> [The problem] Pull out each line of the listing that contains the word "italic", treating uppercase and lowercase as different.

> [Dataset records]
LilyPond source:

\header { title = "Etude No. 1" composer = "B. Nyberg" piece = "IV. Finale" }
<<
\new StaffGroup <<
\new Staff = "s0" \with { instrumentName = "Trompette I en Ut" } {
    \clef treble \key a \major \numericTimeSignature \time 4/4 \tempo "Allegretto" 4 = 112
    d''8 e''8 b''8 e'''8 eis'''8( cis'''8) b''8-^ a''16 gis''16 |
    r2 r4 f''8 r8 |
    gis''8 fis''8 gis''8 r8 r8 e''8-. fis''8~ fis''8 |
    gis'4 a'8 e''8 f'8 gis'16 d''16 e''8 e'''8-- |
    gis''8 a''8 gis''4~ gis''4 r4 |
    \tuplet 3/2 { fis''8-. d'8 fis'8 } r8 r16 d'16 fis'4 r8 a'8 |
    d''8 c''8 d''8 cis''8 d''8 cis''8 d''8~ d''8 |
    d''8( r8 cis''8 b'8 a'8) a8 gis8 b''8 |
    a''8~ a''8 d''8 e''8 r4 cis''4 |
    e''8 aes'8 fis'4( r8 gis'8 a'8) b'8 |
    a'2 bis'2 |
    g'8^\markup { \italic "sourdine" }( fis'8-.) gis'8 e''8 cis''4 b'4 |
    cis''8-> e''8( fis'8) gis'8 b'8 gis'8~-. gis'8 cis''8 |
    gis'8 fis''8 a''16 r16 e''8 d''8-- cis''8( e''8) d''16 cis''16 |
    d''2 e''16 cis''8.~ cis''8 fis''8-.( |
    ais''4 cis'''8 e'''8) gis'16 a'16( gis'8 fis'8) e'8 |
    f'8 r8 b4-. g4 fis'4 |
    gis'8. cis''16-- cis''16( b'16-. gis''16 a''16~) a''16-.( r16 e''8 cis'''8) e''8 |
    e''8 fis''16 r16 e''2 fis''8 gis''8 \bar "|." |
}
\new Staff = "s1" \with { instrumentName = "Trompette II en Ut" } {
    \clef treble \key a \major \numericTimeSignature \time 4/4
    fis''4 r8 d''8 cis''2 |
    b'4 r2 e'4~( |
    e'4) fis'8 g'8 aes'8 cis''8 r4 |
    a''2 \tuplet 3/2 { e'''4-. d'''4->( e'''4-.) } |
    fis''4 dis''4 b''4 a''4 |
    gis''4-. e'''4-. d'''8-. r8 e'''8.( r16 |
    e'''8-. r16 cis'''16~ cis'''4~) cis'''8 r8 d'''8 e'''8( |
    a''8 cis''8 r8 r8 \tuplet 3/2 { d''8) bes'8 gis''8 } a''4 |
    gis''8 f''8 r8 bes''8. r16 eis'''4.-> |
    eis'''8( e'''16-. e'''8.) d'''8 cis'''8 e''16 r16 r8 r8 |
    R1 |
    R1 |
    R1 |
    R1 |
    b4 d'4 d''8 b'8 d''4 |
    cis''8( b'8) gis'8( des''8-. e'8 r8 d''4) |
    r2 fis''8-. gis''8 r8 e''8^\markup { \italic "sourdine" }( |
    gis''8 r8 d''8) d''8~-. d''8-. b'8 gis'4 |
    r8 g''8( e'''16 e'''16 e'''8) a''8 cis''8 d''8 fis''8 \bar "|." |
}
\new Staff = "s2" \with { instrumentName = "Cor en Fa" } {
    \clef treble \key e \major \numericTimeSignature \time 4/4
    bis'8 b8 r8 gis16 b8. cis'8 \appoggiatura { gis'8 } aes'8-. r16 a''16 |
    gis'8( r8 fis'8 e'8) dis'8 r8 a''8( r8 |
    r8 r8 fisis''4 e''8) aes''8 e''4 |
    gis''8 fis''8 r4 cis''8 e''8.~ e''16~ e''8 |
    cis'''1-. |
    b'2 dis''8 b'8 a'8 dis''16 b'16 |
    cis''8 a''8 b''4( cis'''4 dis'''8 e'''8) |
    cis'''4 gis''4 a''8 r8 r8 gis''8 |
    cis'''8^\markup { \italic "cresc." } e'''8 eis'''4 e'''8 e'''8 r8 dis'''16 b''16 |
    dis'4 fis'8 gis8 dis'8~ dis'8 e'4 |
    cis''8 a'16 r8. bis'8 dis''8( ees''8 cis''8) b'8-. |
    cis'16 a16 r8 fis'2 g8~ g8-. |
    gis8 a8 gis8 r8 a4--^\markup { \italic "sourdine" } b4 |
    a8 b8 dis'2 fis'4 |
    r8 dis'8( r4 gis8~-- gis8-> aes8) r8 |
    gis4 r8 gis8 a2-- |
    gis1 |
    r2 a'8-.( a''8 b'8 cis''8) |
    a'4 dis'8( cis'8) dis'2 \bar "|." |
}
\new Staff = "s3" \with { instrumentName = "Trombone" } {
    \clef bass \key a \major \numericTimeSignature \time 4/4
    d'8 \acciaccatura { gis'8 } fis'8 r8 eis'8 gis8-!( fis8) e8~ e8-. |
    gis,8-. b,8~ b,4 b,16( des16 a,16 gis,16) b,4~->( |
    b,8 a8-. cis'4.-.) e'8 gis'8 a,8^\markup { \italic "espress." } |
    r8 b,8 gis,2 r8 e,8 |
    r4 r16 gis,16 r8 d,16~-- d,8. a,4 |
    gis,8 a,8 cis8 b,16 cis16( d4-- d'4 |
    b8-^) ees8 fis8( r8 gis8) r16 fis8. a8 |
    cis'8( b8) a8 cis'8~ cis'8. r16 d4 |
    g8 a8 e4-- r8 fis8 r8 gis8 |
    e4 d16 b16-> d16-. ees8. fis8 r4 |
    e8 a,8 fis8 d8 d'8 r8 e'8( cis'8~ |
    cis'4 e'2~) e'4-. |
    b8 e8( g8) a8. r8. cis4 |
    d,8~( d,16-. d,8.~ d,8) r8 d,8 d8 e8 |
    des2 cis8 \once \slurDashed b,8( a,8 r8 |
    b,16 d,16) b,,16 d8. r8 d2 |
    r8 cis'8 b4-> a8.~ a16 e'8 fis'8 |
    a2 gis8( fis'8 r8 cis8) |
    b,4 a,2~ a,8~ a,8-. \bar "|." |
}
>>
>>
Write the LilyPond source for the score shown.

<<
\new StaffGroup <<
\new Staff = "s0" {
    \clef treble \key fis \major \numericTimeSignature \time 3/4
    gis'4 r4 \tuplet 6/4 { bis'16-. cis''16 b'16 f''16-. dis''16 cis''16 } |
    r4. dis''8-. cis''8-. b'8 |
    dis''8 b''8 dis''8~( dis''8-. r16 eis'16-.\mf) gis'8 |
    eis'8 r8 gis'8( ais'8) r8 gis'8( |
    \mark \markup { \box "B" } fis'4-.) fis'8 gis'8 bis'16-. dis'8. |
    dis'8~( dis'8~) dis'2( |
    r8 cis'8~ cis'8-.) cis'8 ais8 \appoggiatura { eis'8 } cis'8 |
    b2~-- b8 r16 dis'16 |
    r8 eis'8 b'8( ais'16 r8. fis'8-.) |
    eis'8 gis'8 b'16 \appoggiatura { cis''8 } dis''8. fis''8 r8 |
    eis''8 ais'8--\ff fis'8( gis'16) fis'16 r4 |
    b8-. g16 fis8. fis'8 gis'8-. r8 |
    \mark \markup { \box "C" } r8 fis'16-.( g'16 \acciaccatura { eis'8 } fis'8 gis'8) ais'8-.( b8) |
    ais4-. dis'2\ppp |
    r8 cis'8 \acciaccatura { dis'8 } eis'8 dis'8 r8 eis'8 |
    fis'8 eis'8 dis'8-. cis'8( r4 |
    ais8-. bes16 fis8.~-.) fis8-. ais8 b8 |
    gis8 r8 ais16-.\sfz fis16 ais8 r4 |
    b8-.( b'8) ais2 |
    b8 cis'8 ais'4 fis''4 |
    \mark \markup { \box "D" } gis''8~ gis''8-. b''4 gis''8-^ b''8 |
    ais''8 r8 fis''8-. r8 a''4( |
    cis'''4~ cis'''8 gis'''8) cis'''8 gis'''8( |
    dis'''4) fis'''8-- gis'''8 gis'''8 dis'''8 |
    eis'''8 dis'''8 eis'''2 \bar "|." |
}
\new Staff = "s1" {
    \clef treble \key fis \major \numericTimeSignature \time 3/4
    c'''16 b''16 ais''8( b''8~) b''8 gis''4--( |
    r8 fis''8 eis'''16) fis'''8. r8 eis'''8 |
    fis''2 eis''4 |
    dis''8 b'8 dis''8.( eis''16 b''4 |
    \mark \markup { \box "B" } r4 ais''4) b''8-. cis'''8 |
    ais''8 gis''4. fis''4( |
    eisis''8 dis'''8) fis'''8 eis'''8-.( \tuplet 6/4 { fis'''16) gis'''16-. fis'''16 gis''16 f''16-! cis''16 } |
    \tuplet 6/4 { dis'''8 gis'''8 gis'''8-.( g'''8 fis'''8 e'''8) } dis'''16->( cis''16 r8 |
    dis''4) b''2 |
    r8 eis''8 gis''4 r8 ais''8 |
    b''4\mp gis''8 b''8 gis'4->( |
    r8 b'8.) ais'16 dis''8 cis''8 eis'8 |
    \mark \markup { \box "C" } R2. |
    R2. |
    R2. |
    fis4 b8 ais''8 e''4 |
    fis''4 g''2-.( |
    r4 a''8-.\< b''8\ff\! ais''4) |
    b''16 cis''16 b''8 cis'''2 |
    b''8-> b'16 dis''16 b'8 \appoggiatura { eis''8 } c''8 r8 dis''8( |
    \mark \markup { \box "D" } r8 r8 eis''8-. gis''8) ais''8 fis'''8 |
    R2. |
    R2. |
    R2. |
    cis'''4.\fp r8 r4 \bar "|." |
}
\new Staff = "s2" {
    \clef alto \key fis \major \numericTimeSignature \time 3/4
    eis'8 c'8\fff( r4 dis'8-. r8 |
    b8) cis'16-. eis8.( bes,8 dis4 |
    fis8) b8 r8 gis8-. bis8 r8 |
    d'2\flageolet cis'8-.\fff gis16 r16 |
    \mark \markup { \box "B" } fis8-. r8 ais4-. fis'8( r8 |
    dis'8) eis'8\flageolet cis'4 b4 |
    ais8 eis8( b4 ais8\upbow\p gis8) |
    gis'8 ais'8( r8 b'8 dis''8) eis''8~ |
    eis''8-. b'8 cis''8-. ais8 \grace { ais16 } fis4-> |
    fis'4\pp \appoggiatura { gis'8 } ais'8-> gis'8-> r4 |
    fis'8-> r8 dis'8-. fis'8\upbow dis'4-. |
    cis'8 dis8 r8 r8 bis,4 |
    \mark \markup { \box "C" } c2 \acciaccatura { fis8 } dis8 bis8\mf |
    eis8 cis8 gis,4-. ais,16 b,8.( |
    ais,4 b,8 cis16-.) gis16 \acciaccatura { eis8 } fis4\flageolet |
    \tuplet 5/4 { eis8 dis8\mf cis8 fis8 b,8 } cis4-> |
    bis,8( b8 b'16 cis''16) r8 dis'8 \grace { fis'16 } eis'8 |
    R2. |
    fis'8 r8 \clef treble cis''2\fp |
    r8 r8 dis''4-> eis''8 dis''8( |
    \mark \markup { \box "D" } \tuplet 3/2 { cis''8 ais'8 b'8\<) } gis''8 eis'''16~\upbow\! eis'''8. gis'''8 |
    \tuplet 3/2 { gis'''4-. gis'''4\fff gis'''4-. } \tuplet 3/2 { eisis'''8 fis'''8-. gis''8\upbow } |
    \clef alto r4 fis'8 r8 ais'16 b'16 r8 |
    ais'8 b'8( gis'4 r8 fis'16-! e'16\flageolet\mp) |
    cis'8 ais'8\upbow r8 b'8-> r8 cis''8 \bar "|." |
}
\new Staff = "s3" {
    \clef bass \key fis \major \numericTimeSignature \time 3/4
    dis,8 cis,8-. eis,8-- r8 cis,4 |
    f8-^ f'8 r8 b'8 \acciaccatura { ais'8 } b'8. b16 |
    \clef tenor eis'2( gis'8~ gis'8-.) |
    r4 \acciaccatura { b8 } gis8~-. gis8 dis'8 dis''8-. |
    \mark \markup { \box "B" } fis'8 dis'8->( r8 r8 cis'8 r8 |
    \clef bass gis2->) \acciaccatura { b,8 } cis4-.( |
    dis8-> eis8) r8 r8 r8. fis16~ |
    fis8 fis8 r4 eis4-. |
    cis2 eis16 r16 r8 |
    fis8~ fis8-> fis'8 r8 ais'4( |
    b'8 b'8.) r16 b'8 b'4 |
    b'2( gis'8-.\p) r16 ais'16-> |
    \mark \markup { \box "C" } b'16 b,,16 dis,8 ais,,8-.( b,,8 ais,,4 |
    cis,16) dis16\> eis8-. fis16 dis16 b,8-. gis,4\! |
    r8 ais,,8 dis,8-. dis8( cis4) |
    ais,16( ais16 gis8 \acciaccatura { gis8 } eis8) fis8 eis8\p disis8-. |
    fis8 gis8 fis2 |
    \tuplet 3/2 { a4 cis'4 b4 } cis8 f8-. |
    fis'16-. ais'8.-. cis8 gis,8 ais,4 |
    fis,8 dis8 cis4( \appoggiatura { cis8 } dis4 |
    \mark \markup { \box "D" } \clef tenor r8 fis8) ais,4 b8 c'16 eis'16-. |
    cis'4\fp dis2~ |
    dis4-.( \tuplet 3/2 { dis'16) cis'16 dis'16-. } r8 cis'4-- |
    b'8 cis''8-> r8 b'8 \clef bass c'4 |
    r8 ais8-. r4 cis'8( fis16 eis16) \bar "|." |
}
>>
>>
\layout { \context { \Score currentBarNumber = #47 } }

> [Output of the exercise]
    g'8^\markup { \italic "sourdine" }( fis'8-.) gis'8 e''8 cis''4 b'4 |
    r2 fis''8-. gis''8 r8 e''8^\markup { \italic "sourdine" }( |
    cis'''8^\markup { \italic "cresc." } e'''8 eis'''4 e'''8 e'''8 r8 dis'''16 b''16 |
    gis8 a8 gis8 r8 a4--^\markup { \italic "sourdine" } b4 |
    b,8 a8-. cis'4.-.) e'8 gis'8 a,8^\markup { \italic "espress." } |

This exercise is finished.